BEGIN Given records

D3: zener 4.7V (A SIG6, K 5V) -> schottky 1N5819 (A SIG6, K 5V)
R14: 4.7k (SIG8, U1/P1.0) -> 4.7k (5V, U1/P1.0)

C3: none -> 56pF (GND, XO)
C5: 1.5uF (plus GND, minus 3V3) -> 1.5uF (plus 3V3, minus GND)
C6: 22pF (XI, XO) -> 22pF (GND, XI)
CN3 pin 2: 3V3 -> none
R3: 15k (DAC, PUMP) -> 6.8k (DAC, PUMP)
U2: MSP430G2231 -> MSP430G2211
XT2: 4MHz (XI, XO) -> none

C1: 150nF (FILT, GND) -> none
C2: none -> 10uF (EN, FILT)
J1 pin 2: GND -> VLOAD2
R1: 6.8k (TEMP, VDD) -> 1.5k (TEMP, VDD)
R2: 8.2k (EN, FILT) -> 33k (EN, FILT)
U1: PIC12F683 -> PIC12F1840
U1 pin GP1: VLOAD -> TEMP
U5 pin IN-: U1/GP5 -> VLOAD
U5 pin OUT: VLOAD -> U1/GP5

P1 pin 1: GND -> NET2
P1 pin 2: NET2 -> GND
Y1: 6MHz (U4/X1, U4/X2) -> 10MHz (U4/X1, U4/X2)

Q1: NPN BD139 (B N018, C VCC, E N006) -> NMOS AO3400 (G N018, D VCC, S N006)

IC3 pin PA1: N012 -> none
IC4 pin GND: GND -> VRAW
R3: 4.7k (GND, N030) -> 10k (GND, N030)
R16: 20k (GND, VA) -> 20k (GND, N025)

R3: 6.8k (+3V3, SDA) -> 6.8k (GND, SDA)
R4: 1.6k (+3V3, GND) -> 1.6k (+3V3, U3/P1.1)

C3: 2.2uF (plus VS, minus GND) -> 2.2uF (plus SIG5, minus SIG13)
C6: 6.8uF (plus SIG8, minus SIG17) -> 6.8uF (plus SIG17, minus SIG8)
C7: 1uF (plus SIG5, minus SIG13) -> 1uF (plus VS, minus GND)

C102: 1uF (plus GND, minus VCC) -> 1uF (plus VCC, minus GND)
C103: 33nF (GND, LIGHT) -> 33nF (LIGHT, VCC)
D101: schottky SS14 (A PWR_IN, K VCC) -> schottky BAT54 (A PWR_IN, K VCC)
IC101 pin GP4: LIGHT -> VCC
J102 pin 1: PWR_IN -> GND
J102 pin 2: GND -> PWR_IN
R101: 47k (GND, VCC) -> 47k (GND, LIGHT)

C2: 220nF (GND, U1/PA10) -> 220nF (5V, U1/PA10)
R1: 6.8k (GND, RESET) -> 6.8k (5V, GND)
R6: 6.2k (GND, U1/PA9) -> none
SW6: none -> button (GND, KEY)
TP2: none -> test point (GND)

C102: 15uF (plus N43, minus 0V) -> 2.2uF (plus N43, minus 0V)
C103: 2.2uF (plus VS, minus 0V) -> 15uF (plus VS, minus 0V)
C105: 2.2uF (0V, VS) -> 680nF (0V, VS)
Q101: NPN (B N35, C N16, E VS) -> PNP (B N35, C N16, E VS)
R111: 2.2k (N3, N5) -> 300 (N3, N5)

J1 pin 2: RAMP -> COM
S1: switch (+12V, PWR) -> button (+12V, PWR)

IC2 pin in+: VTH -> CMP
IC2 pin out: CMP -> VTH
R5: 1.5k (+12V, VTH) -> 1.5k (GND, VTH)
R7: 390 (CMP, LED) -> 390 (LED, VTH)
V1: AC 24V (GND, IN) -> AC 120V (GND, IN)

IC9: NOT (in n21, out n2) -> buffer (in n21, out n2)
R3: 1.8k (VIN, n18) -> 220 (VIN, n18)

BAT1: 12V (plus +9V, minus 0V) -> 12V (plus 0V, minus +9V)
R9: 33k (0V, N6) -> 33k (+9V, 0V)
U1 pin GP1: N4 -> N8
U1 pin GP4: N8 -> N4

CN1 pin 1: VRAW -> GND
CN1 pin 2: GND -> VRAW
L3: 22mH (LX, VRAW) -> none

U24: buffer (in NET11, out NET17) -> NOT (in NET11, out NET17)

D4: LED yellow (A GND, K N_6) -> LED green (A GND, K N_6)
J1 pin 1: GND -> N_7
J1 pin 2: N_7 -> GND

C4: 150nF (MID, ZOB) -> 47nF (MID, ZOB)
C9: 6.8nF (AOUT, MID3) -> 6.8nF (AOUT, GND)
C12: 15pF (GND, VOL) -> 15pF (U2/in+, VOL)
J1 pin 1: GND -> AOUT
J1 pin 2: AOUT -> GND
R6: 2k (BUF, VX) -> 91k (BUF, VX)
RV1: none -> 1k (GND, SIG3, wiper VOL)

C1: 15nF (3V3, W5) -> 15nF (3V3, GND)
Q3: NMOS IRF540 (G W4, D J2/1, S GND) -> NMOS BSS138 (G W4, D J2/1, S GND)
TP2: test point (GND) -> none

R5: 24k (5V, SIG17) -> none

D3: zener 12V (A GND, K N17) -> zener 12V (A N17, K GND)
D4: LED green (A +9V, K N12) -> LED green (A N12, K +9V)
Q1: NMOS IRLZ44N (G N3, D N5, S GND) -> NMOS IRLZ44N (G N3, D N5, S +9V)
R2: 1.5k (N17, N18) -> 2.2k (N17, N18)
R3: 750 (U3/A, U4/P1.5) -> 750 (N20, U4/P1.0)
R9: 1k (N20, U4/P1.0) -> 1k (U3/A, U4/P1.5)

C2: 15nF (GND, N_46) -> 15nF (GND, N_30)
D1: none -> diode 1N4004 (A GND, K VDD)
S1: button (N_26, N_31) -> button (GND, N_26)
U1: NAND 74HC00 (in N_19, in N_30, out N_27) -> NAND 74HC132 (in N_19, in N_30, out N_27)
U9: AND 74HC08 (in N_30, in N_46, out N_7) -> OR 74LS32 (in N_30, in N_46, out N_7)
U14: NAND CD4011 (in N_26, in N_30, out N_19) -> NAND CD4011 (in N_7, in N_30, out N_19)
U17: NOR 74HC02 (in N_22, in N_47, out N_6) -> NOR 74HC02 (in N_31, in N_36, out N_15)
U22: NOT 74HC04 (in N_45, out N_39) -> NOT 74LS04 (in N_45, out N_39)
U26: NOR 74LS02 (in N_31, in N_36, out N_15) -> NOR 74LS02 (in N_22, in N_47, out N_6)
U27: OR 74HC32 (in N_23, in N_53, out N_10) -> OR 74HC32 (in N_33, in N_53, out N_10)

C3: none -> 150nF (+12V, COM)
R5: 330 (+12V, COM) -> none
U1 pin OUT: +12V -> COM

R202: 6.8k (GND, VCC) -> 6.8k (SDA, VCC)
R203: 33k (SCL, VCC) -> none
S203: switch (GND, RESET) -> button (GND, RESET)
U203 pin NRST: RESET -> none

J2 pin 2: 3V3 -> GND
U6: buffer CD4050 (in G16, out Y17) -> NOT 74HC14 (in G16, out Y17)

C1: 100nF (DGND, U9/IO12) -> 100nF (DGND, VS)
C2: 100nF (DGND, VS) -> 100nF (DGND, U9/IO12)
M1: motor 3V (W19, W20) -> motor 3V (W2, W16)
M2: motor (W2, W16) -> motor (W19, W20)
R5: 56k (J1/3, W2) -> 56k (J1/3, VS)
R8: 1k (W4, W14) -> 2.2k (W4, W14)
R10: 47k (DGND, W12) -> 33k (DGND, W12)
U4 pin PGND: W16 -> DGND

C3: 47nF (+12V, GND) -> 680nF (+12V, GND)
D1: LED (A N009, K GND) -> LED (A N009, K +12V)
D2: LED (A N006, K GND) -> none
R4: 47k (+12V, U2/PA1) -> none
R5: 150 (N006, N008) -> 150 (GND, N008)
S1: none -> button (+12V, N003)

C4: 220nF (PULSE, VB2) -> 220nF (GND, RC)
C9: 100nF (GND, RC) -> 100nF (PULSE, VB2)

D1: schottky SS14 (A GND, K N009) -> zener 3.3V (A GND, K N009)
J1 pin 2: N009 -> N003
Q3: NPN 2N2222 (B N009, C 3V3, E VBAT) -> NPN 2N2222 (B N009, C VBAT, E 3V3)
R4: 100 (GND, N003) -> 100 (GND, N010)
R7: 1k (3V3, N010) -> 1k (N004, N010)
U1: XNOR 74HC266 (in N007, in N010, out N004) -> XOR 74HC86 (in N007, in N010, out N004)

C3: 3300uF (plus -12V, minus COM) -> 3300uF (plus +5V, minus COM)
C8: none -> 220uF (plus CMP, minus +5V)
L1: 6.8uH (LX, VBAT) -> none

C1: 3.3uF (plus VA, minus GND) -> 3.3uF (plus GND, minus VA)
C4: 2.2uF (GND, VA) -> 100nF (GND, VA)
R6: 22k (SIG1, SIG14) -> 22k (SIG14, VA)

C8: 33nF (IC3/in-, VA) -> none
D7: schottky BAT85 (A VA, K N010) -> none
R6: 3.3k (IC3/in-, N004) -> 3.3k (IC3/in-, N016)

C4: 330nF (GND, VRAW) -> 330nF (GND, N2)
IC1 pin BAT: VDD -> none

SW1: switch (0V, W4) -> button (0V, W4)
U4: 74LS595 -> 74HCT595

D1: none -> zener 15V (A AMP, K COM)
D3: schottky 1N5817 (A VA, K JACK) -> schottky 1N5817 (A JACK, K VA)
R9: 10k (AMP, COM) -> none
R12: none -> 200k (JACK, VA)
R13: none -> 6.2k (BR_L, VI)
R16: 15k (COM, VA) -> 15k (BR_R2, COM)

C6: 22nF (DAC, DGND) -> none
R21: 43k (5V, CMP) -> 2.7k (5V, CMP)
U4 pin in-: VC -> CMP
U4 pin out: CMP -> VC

END Given records

**Problem description**
Repeat, without change, each line of the data above from the one that contains "C1: 3.3uF (plus" through the final line, counting both.

**Output**
C1: 3.3uF (plus VA, minus GND) -> 3.3uF (plus GND, minus VA)
C4: 2.2uF (GND, VA) -> 100nF (GND, VA)
R6: 22k (SIG1, SIG14) -> 22k (SIG14, VA)

C8: 33nF (IC3/in-, VA) -> none
D7: schottky BAT85 (A VA, K N010) -> none
R6: 3.3k (IC3/in-, N004) -> 3.3k (IC3/in-, N016)

C4: 330nF (GND, VRAW) -> 330nF (GND, N2)
IC1 pin BAT: VDD -> none

SW1: switch (0V, W4) -> button (0V, W4)
U4: 74LS595 -> 74HCT595

D1: none -> zener 15V (A AMP, K COM)
D3: schottky 1N5817 (A VA, K JACK) -> schottky 1N5817 (A JACK, K VA)
R9: 10k (AMP, COM) -> none
R12: none -> 200k (JACK, VA)
R13: none -> 6.2k (BR_L, VI)
R16: 15k (COM, VA) -> 15k (BR_R2, COM)

C6: 22nF (DAC, DGND) -> none
R21: 43k (5V, CMP) -> 2.7k (5V, CMP)
U4 pin in-: VC -> CMP
U4 pin out: CMP -> VC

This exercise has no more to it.